About this task |
In the listing below, find each line that holds "cone" and list it.

Data for processing |
------------------------------------------------
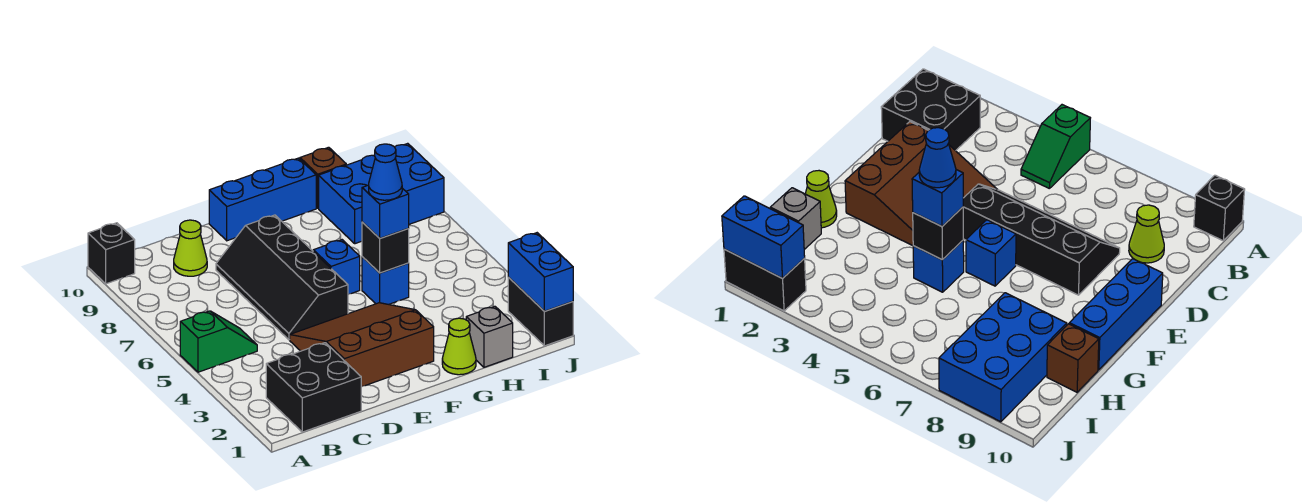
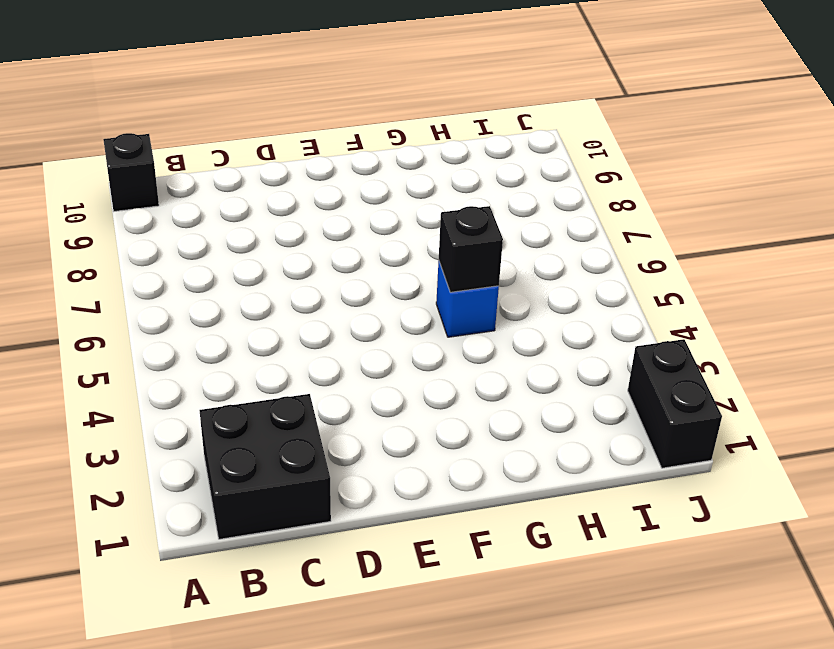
none -> green slope A5:B5 level 1 top A
none -> lime cone C9 level 1
none -> brown slope D2:F4 level 1 top 2

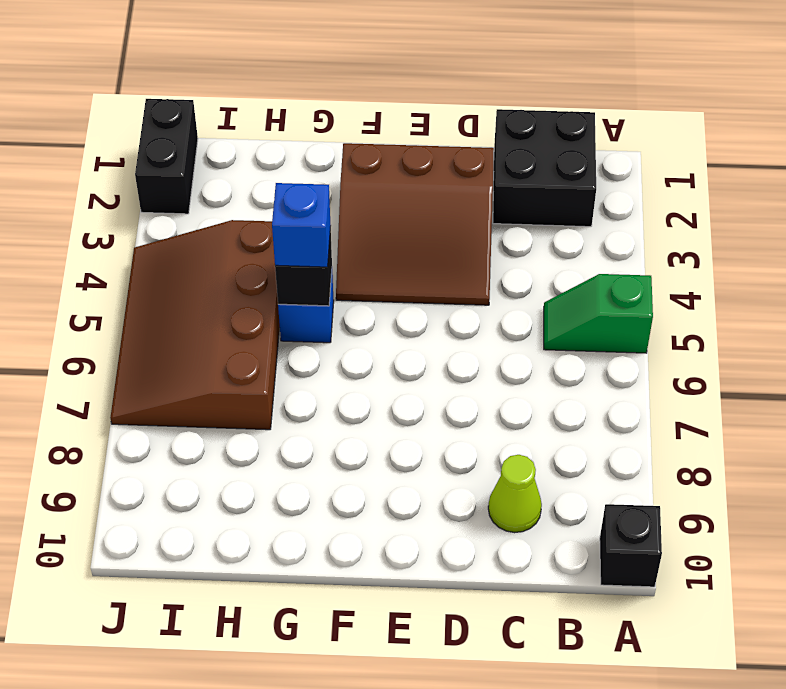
brown slope H4:J7 level 1 top H -> none
none -> black slope D5:E8 level 1 top E
none -> blue brick E10:G10 level 1
none -> blue brick F6 level 1

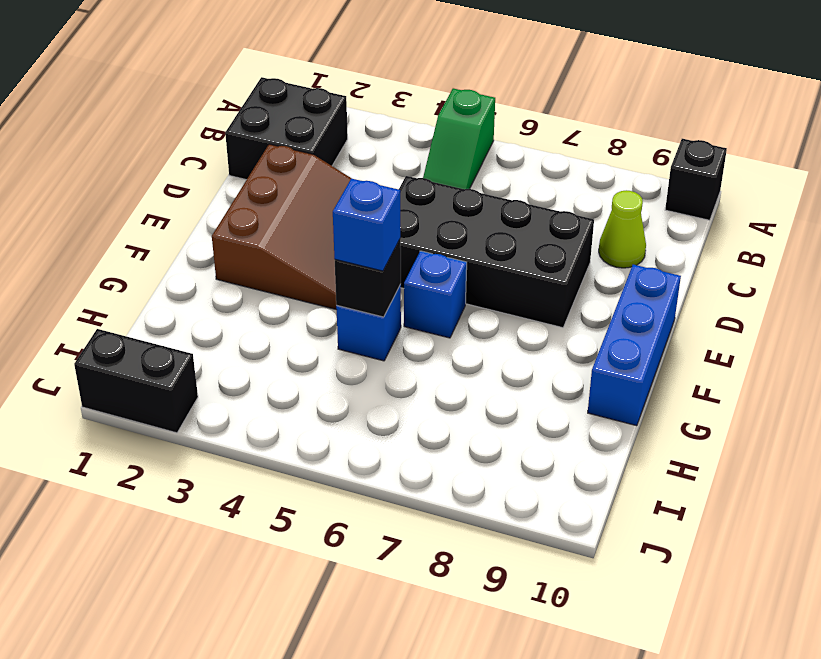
black brick D5:E8 level 1 -> black slope D5:E8 level 1 top E
none -> lime cone G1 level 1
none -> grey brick H1 level 1
none -> blue brick H8:J9 level 1

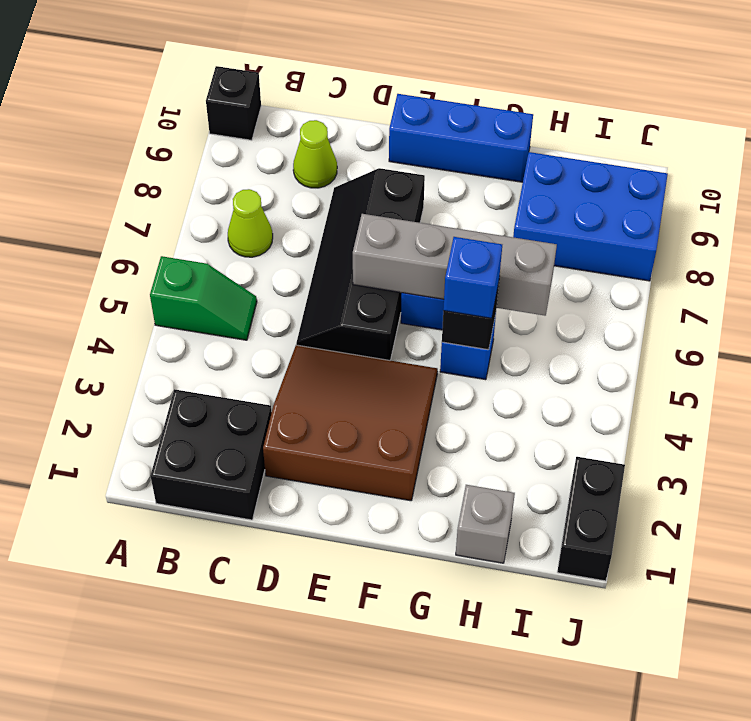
lime cone B7 level 1 -> lime cone G1 level 1
grey brick E6:H6 level 2 -> none
none -> brown brick H10 level 1
none -> blue brick J1:J2 level 2
none -> blue cone G5 level 4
------------------------------------------------
Answer space |
none -> lime cone C9 level 1
none -> lime cone G1 level 1
lime cone B7 level 1 -> lime cone G1 level 1
none -> blue cone G5 level 4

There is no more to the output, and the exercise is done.